# [Goal of the exercise]
Taking the data below, please print only the lines from the line holding "U3 pin PROG: STAT -> PROG" to the line holding "V1: 9V (plus", inclusive, with pictures omitted.

# [Input material]
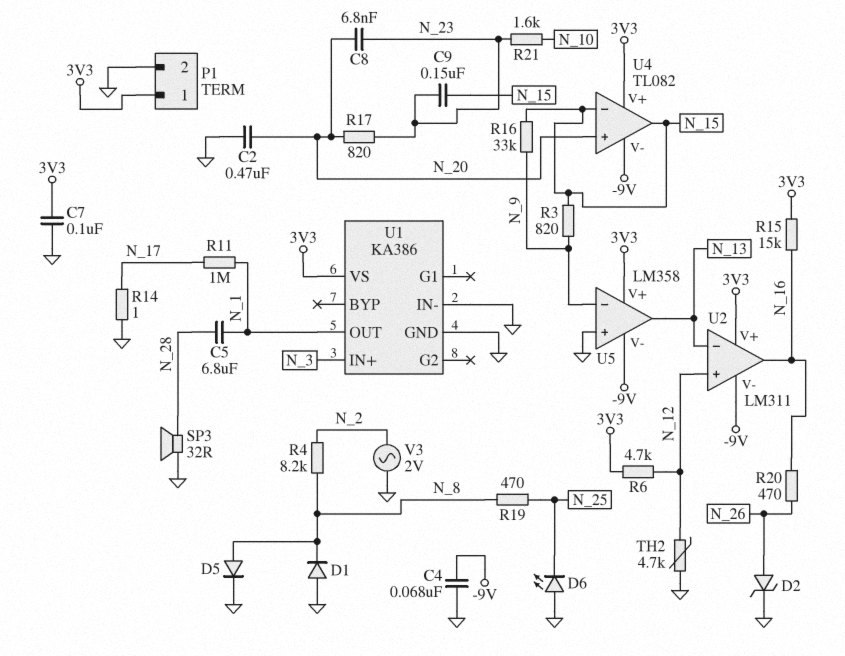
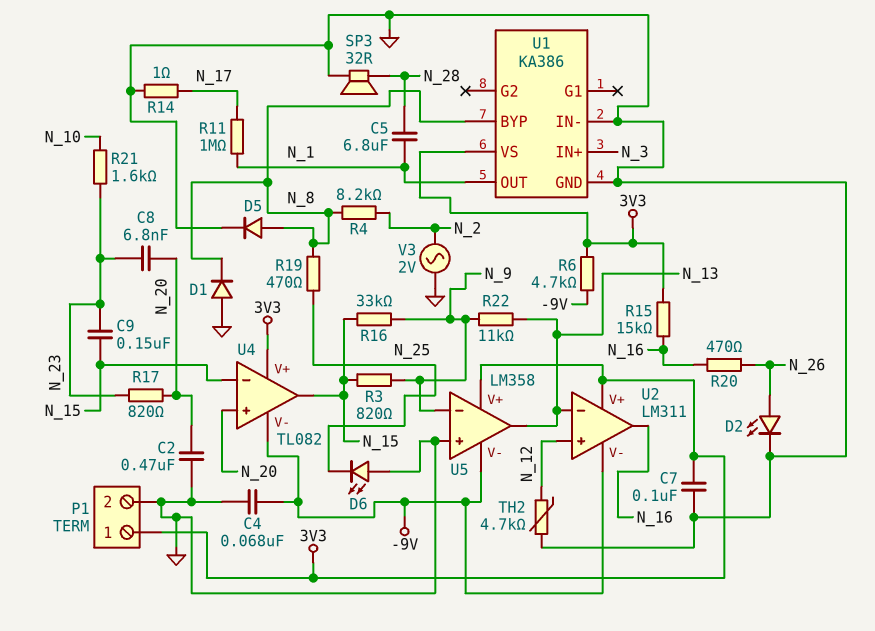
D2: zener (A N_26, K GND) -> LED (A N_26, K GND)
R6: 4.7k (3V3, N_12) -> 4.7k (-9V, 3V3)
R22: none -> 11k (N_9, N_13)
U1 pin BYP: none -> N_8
---
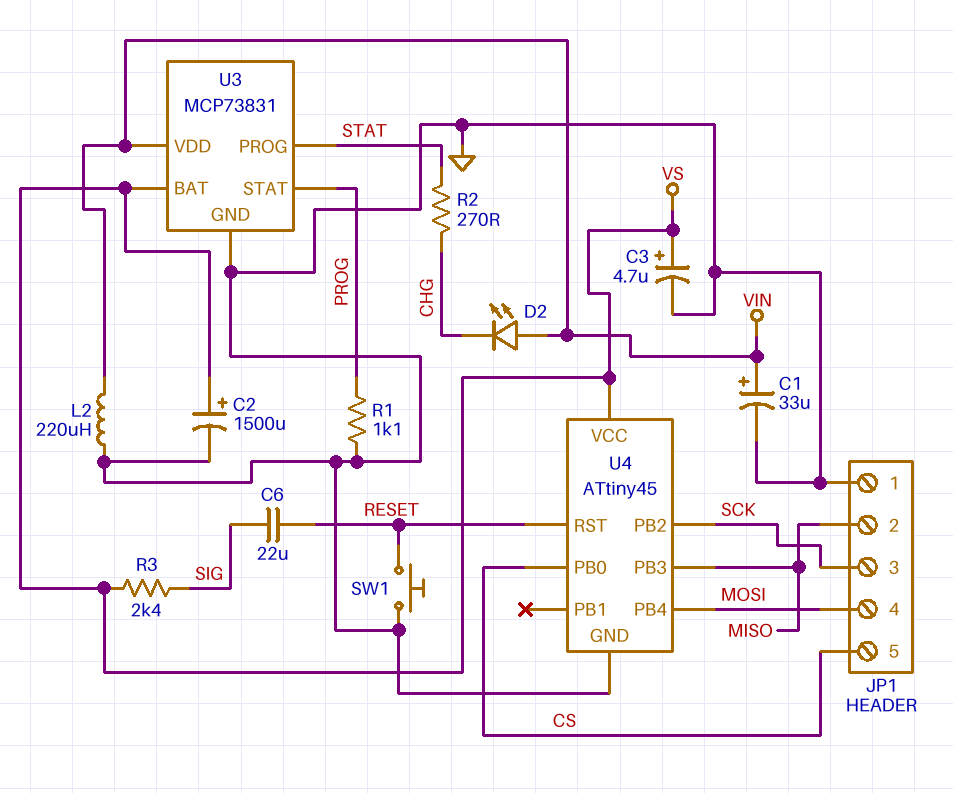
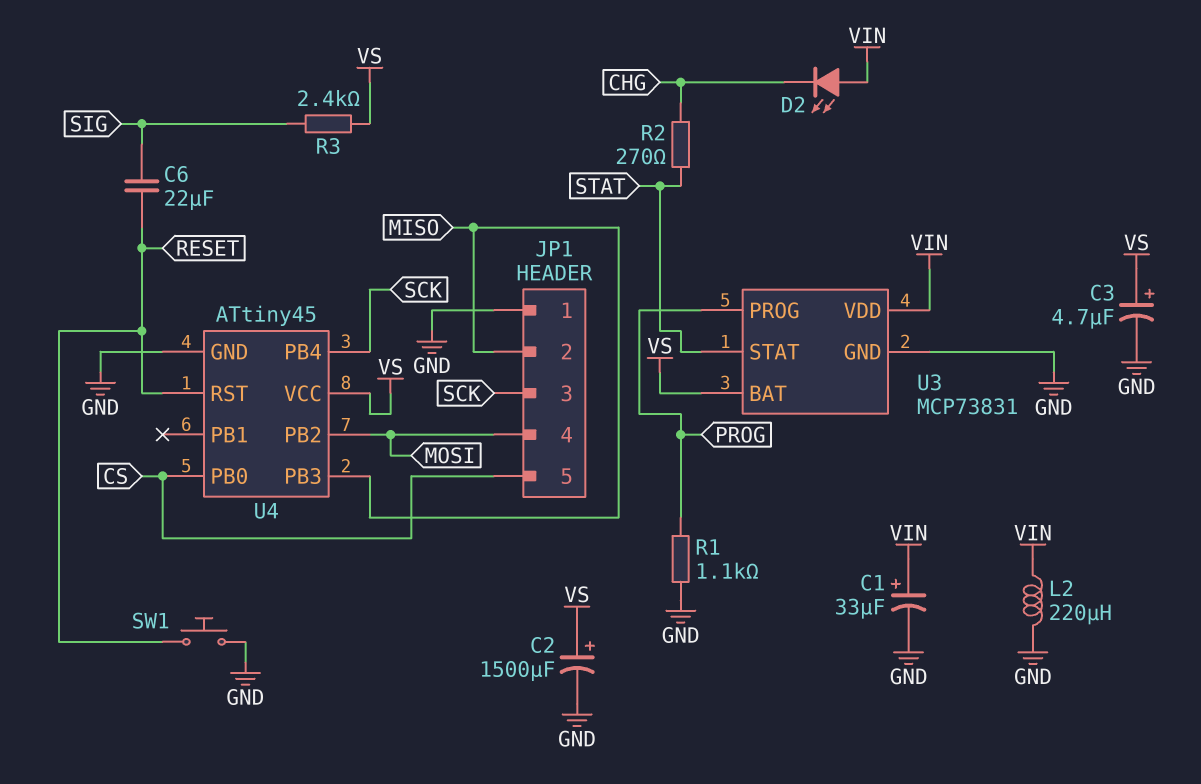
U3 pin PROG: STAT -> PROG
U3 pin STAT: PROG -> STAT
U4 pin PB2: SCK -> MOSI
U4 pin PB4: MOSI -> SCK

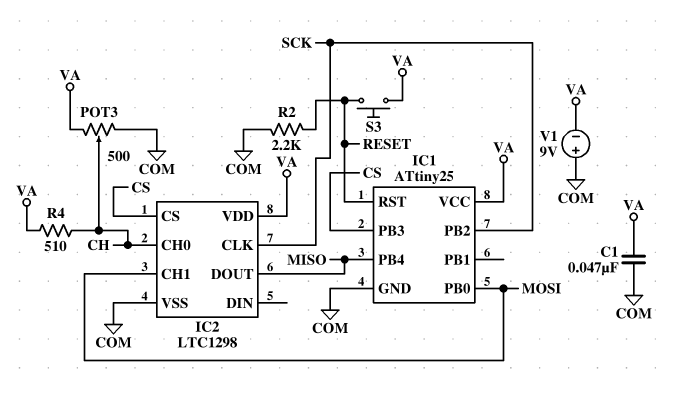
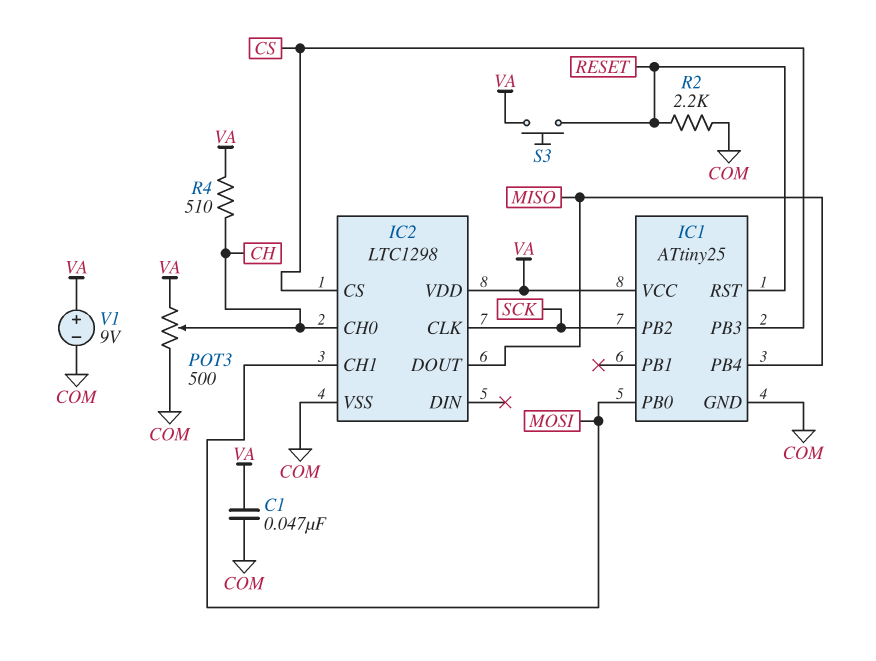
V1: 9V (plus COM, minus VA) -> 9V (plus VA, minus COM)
--
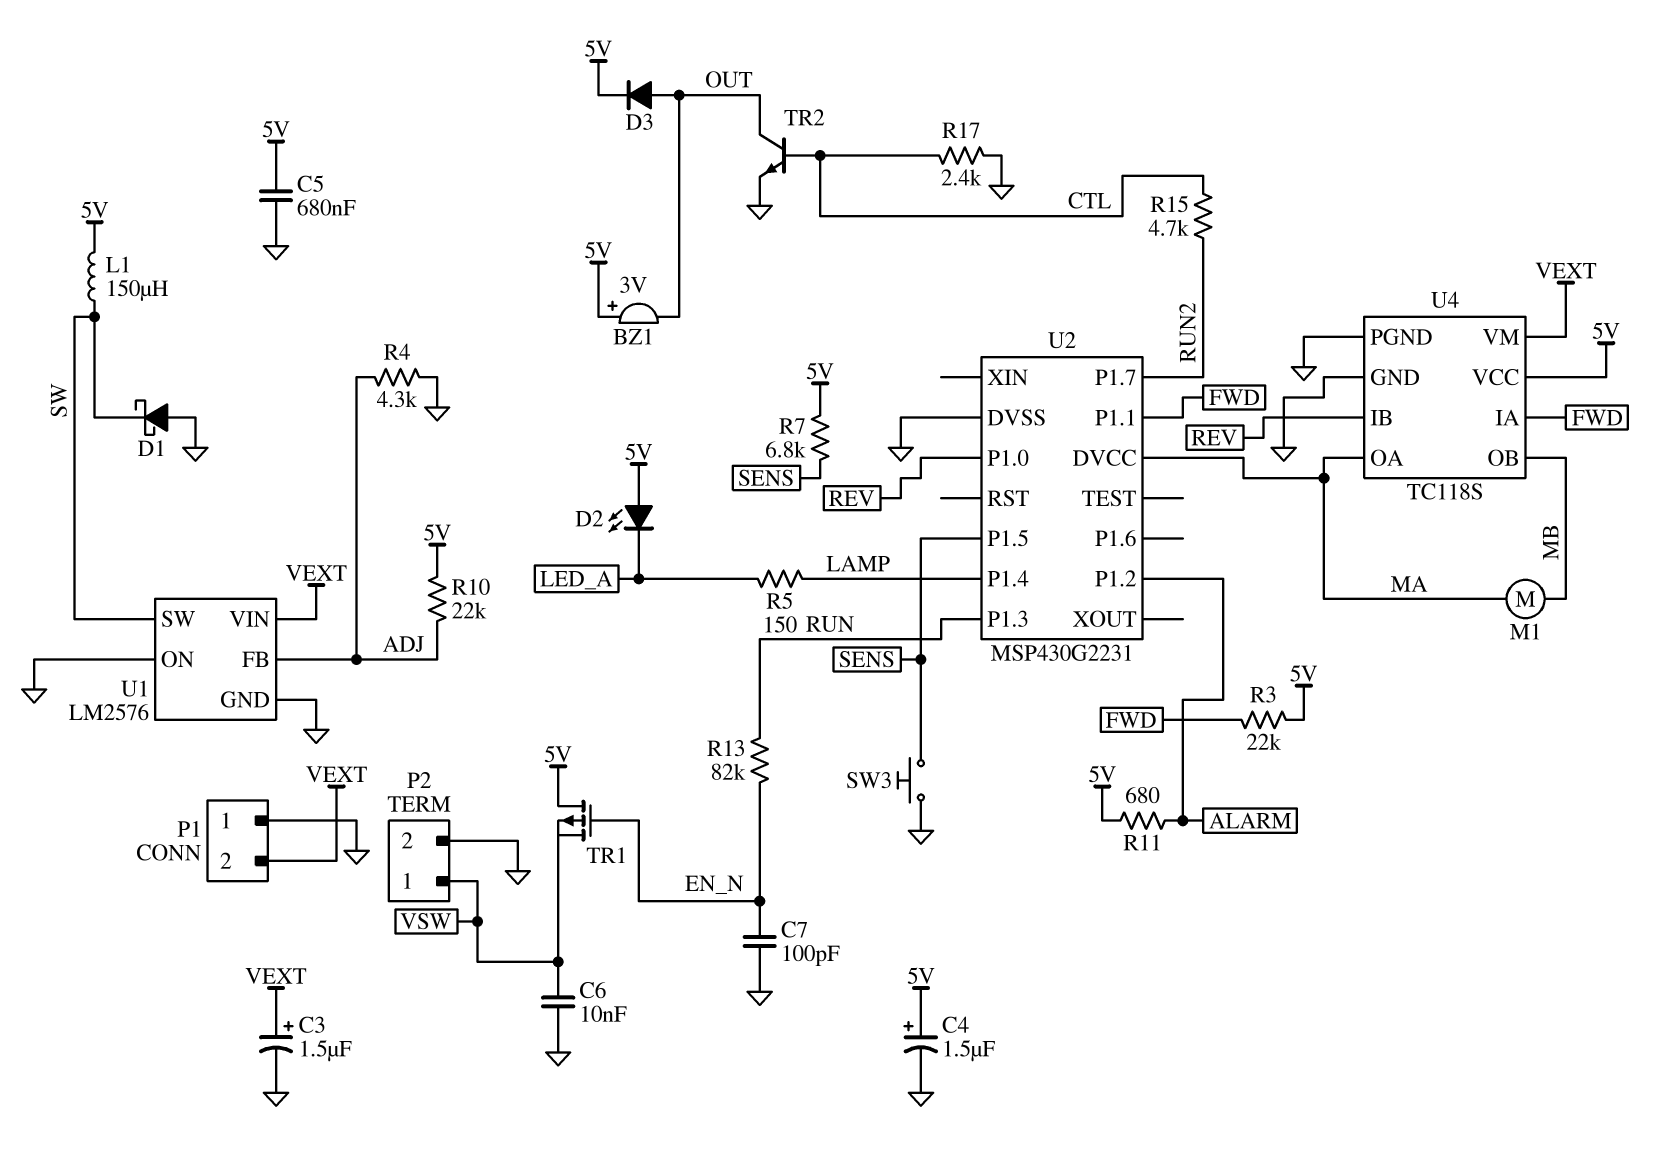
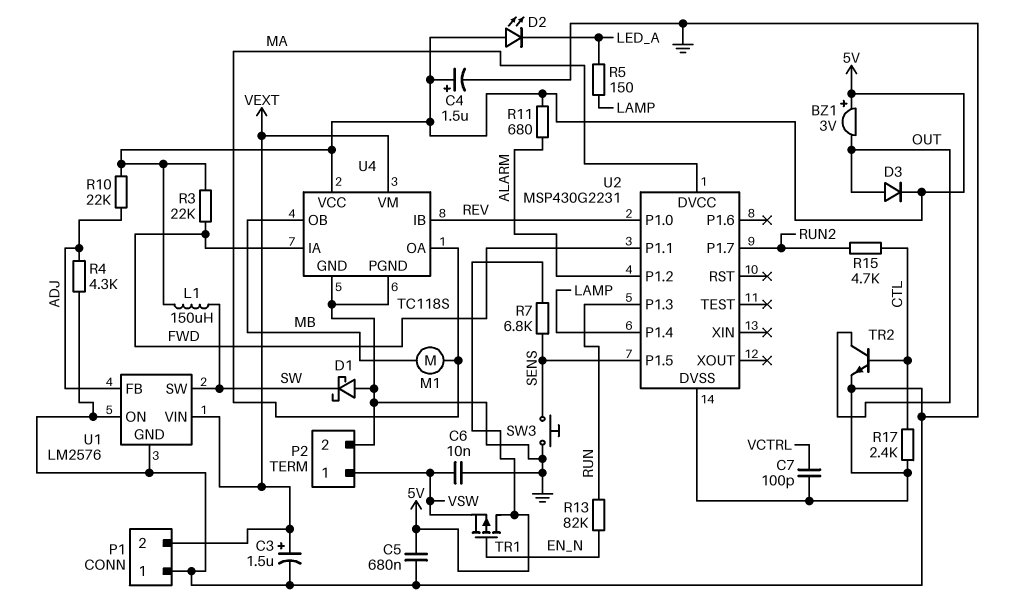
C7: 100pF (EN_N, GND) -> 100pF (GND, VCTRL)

# [Exercise answer]
U3 pin PROG: STAT -> PROG
U3 pin STAT: PROG -> STAT
U4 pin PB2: SCK -> MOSI
U4 pin PB4: MOSI -> SCK

V1: 9V (plus COM, minus VA) -> 9V (plus VA, minus COM)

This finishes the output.